## Aim
Quote every line of the data below word for word, changing nothing.
**** Given entries
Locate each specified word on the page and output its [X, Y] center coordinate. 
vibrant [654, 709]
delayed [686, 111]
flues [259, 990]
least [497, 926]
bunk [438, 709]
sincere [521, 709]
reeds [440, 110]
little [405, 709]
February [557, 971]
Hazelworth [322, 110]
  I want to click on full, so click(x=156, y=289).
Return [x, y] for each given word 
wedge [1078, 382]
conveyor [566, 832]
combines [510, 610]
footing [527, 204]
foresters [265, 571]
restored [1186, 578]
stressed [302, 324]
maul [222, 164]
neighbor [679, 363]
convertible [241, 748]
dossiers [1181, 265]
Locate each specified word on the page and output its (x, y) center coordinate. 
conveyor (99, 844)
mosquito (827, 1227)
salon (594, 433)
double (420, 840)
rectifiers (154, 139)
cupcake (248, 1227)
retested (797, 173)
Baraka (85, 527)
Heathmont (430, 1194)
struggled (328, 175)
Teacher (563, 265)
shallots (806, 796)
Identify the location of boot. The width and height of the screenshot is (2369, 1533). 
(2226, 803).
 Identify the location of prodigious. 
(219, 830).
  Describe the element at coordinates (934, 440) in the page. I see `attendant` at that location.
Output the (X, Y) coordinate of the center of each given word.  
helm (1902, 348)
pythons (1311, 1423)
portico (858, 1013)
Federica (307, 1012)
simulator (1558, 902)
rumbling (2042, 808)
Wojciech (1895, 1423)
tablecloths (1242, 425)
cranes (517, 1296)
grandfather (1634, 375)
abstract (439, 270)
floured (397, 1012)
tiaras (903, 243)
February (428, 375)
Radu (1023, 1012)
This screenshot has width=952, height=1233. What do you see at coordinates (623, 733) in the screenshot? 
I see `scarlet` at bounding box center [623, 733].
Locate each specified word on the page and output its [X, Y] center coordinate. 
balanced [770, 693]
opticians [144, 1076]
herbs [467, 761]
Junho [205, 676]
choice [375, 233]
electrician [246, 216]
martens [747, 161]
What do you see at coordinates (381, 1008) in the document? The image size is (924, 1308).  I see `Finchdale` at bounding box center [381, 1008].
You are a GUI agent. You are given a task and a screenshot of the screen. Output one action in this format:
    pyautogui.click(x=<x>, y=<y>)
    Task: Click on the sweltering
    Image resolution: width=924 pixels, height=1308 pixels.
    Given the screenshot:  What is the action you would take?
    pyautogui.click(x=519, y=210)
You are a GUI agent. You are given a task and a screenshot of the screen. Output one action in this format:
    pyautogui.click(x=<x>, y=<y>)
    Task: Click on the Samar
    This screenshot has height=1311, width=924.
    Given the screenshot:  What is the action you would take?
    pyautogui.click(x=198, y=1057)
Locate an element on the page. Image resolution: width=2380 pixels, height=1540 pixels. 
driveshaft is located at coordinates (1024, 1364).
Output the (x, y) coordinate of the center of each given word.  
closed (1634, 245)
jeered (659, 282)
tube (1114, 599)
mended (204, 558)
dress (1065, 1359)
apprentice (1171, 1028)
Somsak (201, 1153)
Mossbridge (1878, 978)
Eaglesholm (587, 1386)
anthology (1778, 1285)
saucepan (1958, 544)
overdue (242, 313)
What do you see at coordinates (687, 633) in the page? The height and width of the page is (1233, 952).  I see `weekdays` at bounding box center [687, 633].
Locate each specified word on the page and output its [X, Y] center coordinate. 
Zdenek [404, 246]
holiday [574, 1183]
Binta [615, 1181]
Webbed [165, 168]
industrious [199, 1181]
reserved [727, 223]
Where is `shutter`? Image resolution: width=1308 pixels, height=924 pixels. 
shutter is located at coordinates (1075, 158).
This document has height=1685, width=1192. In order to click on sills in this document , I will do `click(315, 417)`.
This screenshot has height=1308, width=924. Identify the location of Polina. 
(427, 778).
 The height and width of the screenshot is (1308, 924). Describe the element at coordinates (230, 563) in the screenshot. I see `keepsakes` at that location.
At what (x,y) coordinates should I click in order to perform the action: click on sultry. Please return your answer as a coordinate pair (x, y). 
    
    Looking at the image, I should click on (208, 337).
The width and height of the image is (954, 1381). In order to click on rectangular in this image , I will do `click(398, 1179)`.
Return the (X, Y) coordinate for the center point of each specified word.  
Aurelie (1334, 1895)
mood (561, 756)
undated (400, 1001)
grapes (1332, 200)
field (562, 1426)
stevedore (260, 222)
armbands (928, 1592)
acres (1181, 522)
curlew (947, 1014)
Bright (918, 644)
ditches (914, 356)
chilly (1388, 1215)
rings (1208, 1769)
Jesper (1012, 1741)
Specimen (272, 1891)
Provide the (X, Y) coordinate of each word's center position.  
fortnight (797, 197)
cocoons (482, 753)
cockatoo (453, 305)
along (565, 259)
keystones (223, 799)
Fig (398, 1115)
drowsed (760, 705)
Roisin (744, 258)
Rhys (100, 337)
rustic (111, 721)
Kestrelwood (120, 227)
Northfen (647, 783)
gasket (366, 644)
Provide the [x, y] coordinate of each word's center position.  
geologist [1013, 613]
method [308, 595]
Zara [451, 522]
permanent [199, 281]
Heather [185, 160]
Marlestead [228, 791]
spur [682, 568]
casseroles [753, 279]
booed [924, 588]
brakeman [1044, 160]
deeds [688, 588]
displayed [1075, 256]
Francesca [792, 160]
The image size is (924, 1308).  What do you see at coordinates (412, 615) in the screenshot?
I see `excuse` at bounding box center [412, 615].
********
## Output of the task
Locate each specified word on the page and output its [X, Y] center coordinate. 
vibrant [654, 709]
delayed [686, 111]
flues [259, 990]
least [497, 926]
bunk [438, 709]
sincere [521, 709]
reeds [440, 110]
little [405, 709]
February [557, 971]
Hazelworth [322, 110]
  I want to click on full, so click(x=156, y=289).
Return [x, y] for each given word 
wedge [1078, 382]
conveyor [566, 832]
combines [510, 610]
footing [527, 204]
foresters [265, 571]
restored [1186, 578]
stressed [302, 324]
maul [222, 164]
neighbor [679, 363]
convertible [241, 748]
dossiers [1181, 265]
Locate each specified word on the page and output its (x, y) center coordinate. 
conveyor (99, 844)
mosquito (827, 1227)
salon (594, 433)
double (420, 840)
rectifiers (154, 139)
cupcake (248, 1227)
retested (797, 173)
Baraka (85, 527)
Heathmont (430, 1194)
struggled (328, 175)
Teacher (563, 265)
shallots (806, 796)
Identify the location of boot. The width and height of the screenshot is (2369, 1533). 
(2226, 803).
 Identify the location of prodigious. 
(219, 830).
  Describe the element at coordinates (934, 440) in the page. I see `attendant` at that location.
Output the (X, Y) coordinate of the center of each given word.  
helm (1902, 348)
pythons (1311, 1423)
portico (858, 1013)
Federica (307, 1012)
simulator (1558, 902)
rumbling (2042, 808)
Wojciech (1895, 1423)
tablecloths (1242, 425)
cranes (517, 1296)
grandfather (1634, 375)
abstract (439, 270)
floured (397, 1012)
tiaras (903, 243)
February (428, 375)
Radu (1023, 1012)
This screenshot has width=952, height=1233. What do you see at coordinates (623, 733) in the screenshot? 
I see `scarlet` at bounding box center [623, 733].
Locate each specified word on the page and output its [X, Y] center coordinate. 
balanced [770, 693]
opticians [144, 1076]
herbs [467, 761]
Junho [205, 676]
choice [375, 233]
electrician [246, 216]
martens [747, 161]
What do you see at coordinates (381, 1008) in the document? The image size is (924, 1308).  I see `Finchdale` at bounding box center [381, 1008].
You are a GUI agent. You are given a task and a screenshot of the screen. Output one action in this format:
    pyautogui.click(x=<x>, y=<y>)
    Task: Click on the sweltering
    Image resolution: width=924 pixels, height=1308 pixels.
    Given the screenshot:  What is the action you would take?
    pyautogui.click(x=519, y=210)
You are a GUI agent. You are given a task and a screenshot of the screen. Output one action in this format:
    pyautogui.click(x=<x>, y=<y>)
    Task: Click on the Samar
    This screenshot has height=1311, width=924.
    Given the screenshot:  What is the action you would take?
    pyautogui.click(x=198, y=1057)
Locate an element on the page. Image resolution: width=2380 pixels, height=1540 pixels. 
driveshaft is located at coordinates (1024, 1364).
Output the (x, y) coordinate of the center of each given word.  
closed (1634, 245)
jeered (659, 282)
tube (1114, 599)
mended (204, 558)
dress (1065, 1359)
apprentice (1171, 1028)
Somsak (201, 1153)
Mossbridge (1878, 978)
Eaglesholm (587, 1386)
anthology (1778, 1285)
saucepan (1958, 544)
overdue (242, 313)
What do you see at coordinates (687, 633) in the page? The height and width of the page is (1233, 952).  I see `weekdays` at bounding box center [687, 633].
Locate each specified word on the page and output its [X, Y] center coordinate. 
Zdenek [404, 246]
holiday [574, 1183]
Binta [615, 1181]
Webbed [165, 168]
industrious [199, 1181]
reserved [727, 223]
Where is `shutter`? Image resolution: width=1308 pixels, height=924 pixels. 
shutter is located at coordinates (1075, 158).
This document has height=1685, width=1192. In order to click on sills in this document , I will do `click(315, 417)`.
This screenshot has height=1308, width=924. Identify the location of Polina. 
(427, 778).
 The height and width of the screenshot is (1308, 924). Describe the element at coordinates (230, 563) in the screenshot. I see `keepsakes` at that location.
At what (x,y) coordinates should I click in order to perform the action: click on sultry. Please return your answer as a coordinate pair (x, y). 
    
    Looking at the image, I should click on (208, 337).
The width and height of the image is (954, 1381). In order to click on rectangular in this image , I will do `click(398, 1179)`.
Return the (X, Y) coordinate for the center point of each specified word.  
Aurelie (1334, 1895)
mood (561, 756)
undated (400, 1001)
grapes (1332, 200)
field (562, 1426)
stevedore (260, 222)
armbands (928, 1592)
acres (1181, 522)
curlew (947, 1014)
Bright (918, 644)
ditches (914, 356)
chilly (1388, 1215)
rings (1208, 1769)
Jesper (1012, 1741)
Specimen (272, 1891)
Provide the (X, Y) coordinate of each word's center position.  
fortnight (797, 197)
cocoons (482, 753)
cockatoo (453, 305)
along (565, 259)
keystones (223, 799)
Fig (398, 1115)
drowsed (760, 705)
Roisin (744, 258)
Rhys (100, 337)
rustic (111, 721)
Kestrelwood (120, 227)
Northfen (647, 783)
gasket (366, 644)
Provide the [x, y] coordinate of each word's center position.  
geologist [1013, 613]
method [308, 595]
Zara [451, 522]
permanent [199, 281]
Heather [185, 160]
Marlestead [228, 791]
spur [682, 568]
casseroles [753, 279]
booed [924, 588]
brakeman [1044, 160]
deeds [688, 588]
displayed [1075, 256]
Francesca [792, 160]
The image size is (924, 1308).  What do you see at coordinates (412, 615) in the screenshot?
I see `excuse` at bounding box center [412, 615].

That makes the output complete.